WHAT NEEDS TO BE DONE
Only lines containing "degrees" are wanted from the data below. Copy those lines.

SUPPLIED DATA
....................
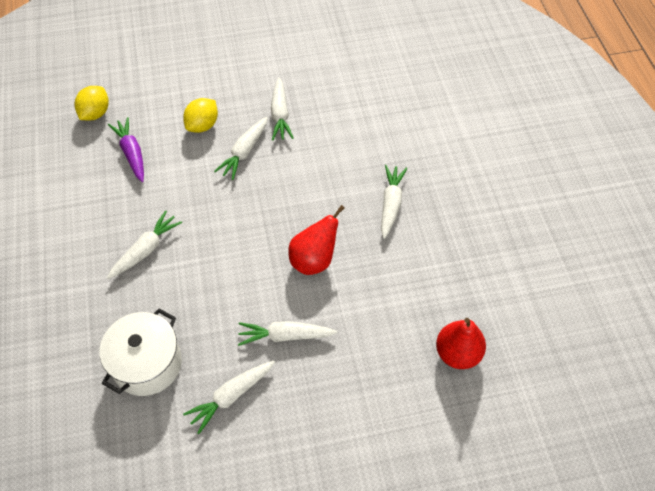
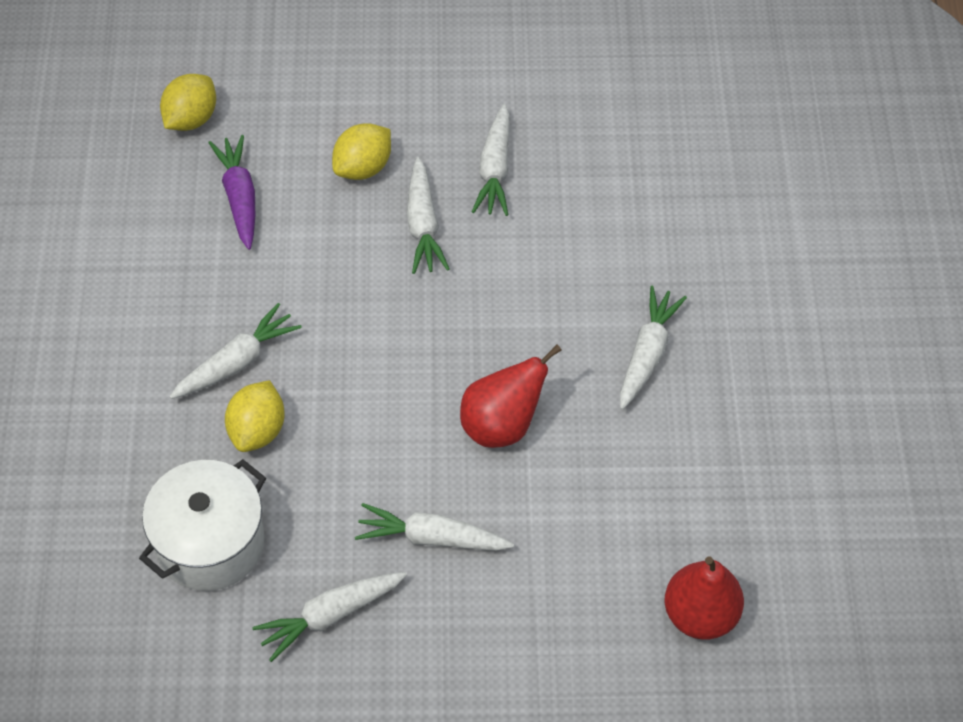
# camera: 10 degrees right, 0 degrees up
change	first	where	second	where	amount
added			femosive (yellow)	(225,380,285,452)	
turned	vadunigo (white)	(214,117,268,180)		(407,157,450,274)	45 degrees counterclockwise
....................
ANSWER TO THIS EXERCISE
# camera: 10 degrees right, 0 degrees up
turned	vadunigo (white)	(214,117,268,180)		(407,157,450,274)	45 degrees counterclockwise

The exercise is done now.